*MATERIAL TO PROCESS*
==*==
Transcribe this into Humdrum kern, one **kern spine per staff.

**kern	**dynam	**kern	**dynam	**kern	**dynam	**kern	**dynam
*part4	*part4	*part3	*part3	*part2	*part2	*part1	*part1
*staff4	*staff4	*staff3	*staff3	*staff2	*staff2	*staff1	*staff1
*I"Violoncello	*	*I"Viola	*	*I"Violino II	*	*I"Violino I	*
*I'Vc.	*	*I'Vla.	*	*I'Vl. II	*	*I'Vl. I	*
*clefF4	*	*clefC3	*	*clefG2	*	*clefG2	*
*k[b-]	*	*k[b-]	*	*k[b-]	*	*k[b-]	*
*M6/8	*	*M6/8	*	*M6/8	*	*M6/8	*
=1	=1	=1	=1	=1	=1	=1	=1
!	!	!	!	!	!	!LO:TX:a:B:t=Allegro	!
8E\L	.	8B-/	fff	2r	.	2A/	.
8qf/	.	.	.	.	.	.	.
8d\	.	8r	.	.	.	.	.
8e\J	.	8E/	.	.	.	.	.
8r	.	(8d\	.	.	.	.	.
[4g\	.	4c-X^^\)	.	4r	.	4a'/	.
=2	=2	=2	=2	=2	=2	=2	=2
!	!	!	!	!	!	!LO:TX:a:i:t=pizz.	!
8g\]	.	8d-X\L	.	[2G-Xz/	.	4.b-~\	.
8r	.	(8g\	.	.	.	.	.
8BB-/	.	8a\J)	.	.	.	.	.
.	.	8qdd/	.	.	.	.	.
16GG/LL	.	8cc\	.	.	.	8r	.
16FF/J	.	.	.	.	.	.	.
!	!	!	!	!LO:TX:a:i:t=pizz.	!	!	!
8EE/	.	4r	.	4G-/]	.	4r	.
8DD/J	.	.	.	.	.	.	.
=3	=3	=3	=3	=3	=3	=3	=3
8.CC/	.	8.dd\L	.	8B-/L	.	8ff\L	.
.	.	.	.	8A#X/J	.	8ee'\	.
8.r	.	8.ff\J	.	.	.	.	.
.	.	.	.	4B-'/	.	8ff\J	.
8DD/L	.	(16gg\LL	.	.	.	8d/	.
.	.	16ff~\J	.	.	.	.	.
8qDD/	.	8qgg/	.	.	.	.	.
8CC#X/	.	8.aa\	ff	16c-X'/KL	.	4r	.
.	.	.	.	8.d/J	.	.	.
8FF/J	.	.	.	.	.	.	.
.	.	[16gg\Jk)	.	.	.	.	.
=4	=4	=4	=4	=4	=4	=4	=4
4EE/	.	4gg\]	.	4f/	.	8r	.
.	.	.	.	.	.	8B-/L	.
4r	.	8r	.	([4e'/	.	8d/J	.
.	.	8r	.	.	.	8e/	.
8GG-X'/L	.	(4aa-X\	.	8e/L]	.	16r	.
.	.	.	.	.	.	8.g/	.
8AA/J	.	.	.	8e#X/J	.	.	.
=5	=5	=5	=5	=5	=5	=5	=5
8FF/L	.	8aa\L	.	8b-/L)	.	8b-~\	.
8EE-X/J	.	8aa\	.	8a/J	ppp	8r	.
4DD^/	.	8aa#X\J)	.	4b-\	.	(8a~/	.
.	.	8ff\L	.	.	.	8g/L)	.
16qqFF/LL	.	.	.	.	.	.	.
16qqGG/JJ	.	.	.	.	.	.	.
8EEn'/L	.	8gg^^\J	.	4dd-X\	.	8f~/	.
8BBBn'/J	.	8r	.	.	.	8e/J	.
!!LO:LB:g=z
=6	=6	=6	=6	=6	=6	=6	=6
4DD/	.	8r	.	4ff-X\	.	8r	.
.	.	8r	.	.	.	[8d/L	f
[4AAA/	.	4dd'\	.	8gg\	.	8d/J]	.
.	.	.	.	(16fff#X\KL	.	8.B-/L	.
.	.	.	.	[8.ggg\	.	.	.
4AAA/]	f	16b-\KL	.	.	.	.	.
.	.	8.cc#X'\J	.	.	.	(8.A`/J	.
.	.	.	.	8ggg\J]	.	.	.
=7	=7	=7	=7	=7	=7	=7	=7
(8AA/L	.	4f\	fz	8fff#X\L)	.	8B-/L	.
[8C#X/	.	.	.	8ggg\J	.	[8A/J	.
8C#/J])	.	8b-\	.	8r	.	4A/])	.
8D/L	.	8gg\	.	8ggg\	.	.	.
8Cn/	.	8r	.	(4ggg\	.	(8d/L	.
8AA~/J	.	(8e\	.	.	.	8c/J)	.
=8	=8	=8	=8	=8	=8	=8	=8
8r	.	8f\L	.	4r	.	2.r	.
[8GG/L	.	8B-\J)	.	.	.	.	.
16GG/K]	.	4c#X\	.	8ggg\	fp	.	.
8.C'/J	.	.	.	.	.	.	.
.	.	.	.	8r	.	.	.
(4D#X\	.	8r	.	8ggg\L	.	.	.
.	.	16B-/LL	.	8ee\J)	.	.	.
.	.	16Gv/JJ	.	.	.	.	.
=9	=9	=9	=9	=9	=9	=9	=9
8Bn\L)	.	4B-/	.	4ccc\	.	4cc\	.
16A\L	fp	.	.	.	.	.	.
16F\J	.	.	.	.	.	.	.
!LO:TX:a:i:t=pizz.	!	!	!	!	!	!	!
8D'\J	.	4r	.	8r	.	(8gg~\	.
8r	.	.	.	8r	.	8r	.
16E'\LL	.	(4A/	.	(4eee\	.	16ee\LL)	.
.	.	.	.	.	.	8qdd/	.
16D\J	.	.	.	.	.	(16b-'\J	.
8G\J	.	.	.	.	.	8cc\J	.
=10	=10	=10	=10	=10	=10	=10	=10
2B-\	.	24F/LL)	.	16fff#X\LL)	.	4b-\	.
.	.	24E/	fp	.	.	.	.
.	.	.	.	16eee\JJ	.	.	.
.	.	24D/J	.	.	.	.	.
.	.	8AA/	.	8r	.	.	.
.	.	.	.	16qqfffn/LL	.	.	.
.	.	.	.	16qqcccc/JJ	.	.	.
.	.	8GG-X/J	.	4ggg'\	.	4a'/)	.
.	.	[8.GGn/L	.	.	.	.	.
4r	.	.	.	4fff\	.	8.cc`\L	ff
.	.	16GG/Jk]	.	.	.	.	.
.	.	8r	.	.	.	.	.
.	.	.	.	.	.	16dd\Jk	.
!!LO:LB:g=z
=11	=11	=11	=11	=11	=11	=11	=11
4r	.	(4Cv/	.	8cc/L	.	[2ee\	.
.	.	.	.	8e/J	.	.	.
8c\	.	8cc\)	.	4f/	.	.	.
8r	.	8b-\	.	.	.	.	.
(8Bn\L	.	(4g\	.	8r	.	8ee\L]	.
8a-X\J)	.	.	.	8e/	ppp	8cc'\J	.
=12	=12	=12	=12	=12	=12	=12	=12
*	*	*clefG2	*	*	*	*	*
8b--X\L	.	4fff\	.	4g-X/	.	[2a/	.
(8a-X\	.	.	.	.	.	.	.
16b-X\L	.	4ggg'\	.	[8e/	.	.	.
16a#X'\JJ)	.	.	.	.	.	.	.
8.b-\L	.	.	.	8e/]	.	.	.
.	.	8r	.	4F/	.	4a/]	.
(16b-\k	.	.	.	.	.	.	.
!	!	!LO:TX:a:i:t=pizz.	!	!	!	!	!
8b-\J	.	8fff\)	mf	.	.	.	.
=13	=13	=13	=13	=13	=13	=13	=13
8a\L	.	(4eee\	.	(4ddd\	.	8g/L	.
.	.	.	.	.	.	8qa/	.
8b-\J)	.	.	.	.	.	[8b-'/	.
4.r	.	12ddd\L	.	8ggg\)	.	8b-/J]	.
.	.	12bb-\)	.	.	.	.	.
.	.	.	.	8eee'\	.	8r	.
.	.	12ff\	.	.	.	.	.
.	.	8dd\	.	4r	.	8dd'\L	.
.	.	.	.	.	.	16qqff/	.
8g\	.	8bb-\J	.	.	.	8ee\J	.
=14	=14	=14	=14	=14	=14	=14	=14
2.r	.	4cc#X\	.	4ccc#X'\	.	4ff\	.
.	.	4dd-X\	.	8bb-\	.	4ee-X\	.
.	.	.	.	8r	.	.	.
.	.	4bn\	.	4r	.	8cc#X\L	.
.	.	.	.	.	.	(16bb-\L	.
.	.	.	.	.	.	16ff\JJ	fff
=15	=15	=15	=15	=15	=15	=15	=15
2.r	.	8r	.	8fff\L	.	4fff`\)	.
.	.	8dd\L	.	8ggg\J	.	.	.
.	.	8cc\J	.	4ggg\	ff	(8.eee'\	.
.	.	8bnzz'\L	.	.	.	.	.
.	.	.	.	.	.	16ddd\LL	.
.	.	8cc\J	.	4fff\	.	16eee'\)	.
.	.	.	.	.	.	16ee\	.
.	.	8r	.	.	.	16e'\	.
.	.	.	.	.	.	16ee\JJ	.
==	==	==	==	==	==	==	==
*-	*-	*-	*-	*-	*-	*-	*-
==*==
*SHORT PROBLEM*
Identify every line of the listing above that contains the string "pizz", matching case exactly, and copy each of those lines.

*FULL RESPONSE*
!	!	!	!	!	!	!LO:TX:a:i:t=pizz.	!
!	!	!	!	!LO:TX:a:i:t=pizz.	!	!	!
!LO:TX:a:i:t=pizz.	!	!	!	!	!	!	!
!	!	!LO:TX:a:i:t=pizz.	!	!	!	!	!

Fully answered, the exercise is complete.